_Description of the task:_ Print the listing below exactly, leaving nothing out.
═══ Data for analysis
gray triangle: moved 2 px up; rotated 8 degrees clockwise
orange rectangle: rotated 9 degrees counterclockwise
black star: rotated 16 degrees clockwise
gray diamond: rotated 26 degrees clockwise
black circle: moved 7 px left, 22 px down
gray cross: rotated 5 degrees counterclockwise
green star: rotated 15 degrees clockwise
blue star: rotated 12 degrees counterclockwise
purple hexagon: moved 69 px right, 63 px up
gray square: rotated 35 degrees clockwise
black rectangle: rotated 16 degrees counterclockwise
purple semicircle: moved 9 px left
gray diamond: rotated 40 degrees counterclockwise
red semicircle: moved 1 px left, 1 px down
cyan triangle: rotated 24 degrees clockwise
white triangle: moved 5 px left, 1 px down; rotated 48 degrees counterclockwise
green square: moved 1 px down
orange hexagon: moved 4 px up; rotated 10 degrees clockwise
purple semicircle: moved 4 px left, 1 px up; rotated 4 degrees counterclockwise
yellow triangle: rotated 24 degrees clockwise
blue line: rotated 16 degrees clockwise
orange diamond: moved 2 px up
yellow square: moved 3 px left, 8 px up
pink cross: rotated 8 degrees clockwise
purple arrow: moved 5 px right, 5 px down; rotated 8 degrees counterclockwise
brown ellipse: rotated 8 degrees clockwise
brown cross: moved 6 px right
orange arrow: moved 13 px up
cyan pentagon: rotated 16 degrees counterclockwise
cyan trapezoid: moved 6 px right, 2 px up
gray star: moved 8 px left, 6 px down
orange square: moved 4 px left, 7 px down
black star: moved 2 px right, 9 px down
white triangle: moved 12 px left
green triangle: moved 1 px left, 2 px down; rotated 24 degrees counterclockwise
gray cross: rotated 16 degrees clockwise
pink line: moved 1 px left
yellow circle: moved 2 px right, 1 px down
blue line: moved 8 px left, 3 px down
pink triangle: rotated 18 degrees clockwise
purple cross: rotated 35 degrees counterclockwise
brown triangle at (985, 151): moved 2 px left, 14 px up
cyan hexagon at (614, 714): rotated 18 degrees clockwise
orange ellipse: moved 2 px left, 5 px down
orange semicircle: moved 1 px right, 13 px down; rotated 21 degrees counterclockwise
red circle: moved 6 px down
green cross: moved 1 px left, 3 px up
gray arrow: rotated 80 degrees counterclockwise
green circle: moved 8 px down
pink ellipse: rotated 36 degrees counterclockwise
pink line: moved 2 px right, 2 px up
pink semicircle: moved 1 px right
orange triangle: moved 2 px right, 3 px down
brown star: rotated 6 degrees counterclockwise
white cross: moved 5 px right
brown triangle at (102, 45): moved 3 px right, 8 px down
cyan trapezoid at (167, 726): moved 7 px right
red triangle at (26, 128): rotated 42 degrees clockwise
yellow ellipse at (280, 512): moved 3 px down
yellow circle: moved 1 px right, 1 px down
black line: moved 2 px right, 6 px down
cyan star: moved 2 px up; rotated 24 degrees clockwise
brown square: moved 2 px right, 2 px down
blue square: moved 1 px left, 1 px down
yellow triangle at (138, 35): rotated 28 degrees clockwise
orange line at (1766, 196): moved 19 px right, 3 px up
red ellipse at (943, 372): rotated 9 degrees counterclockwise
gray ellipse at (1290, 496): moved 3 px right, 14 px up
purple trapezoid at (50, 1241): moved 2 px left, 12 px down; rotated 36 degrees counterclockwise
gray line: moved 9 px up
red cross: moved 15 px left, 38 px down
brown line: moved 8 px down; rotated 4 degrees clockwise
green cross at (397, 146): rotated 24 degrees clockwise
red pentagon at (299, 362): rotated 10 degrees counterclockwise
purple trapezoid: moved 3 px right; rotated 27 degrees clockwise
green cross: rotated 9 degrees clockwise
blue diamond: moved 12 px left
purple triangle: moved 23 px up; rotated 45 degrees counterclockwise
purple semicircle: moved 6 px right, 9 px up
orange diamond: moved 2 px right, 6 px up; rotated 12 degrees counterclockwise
══════
_Answer box:_
gray triangle: moved 2 px up; rotated 8 degrees clockwise
orange rectangle: rotated 9 degrees counterclockwise
black star: rotated 16 degrees clockwise
gray diamond: rotated 26 degrees clockwise
black circle: moved 7 px left, 22 px down
gray cross: rotated 5 degrees counterclockwise
green star: rotated 15 degrees clockwise
blue star: rotated 12 degrees counterclockwise
purple hexagon: moved 69 px right, 63 px up
gray square: rotated 35 degrees clockwise
black rectangle: rotated 16 degrees counterclockwise
purple semicircle: moved 9 px left
gray diamond: rotated 40 degrees counterclockwise
red semicircle: moved 1 px left, 1 px down
cyan triangle: rotated 24 degrees clockwise
white triangle: moved 5 px left, 1 px down; rotated 48 degrees counterclockwise
green square: moved 1 px down
orange hexagon: moved 4 px up; rotated 10 degrees clockwise
purple semicircle: moved 4 px left, 1 px up; rotated 4 degrees counterclockwise
yellow triangle: rotated 24 degrees clockwise
blue line: rotated 16 degrees clockwise
orange diamond: moved 2 px up
yellow square: moved 3 px left, 8 px up
pink cross: rotated 8 degrees clockwise
purple arrow: moved 5 px right, 5 px down; rotated 8 degrees counterclockwise
brown ellipse: rotated 8 degrees clockwise
brown cross: moved 6 px right
orange arrow: moved 13 px up
cyan pentagon: rotated 16 degrees counterclockwise
cyan trapezoid: moved 6 px right, 2 px up
gray star: moved 8 px left, 6 px down
orange square: moved 4 px left, 7 px down
black star: moved 2 px right, 9 px down
white triangle: moved 12 px left
green triangle: moved 1 px left, 2 px down; rotated 24 degrees counterclockwise
gray cross: rotated 16 degrees clockwise
pink line: moved 1 px left
yellow circle: moved 2 px right, 1 px down
blue line: moved 8 px left, 3 px down
pink triangle: rotated 18 degrees clockwise
purple cross: rotated 35 degrees counterclockwise
brown triangle at (985, 151): moved 2 px left, 14 px up
cyan hexagon at (614, 714): rotated 18 degrees clockwise
orange ellipse: moved 2 px left, 5 px down
orange semicircle: moved 1 px right, 13 px down; rotated 21 degrees counterclockwise
red circle: moved 6 px down
green cross: moved 1 px left, 3 px up
gray arrow: rotated 80 degrees counterclockwise
green circle: moved 8 px down
pink ellipse: rotated 36 degrees counterclockwise
pink line: moved 2 px right, 2 px up
pink semicircle: moved 1 px right
orange triangle: moved 2 px right, 3 px down
brown star: rotated 6 degrees counterclockwise
white cross: moved 5 px right
brown triangle at (102, 45): moved 3 px right, 8 px down
cyan trapezoid at (167, 726): moved 7 px right
red triangle at (26, 128): rotated 42 degrees clockwise
yellow ellipse at (280, 512): moved 3 px down
yellow circle: moved 1 px right, 1 px down
black line: moved 2 px right, 6 px down
cyan star: moved 2 px up; rotated 24 degrees clockwise
brown square: moved 2 px right, 2 px down
blue square: moved 1 px left, 1 px down
yellow triangle at (138, 35): rotated 28 degrees clockwise
orange line at (1766, 196): moved 19 px right, 3 px up
red ellipse at (943, 372): rotated 9 degrees counterclockwise
gray ellipse at (1290, 496): moved 3 px right, 14 px up
purple trapezoid at (50, 1241): moved 2 px left, 12 px down; rotated 36 degrees counterclockwise
gray line: moved 9 px up
red cross: moved 15 px left, 38 px down
brown line: moved 8 px down; rotated 4 degrees clockwise
green cross at (397, 146): rotated 24 degrees clockwise
red pentagon at (299, 362): rotated 10 degrees counterclockwise
purple trapezoid: moved 3 px right; rotated 27 degrees clockwise
green cross: rotated 9 degrees clockwise
blue diamond: moved 12 px left
purple triangle: moved 23 px up; rotated 45 degrees counterclockwise
purple semicircle: moved 6 px right, 9 px up
orange diamond: moved 2 px right, 6 px up; rotated 12 degrees counterclockwise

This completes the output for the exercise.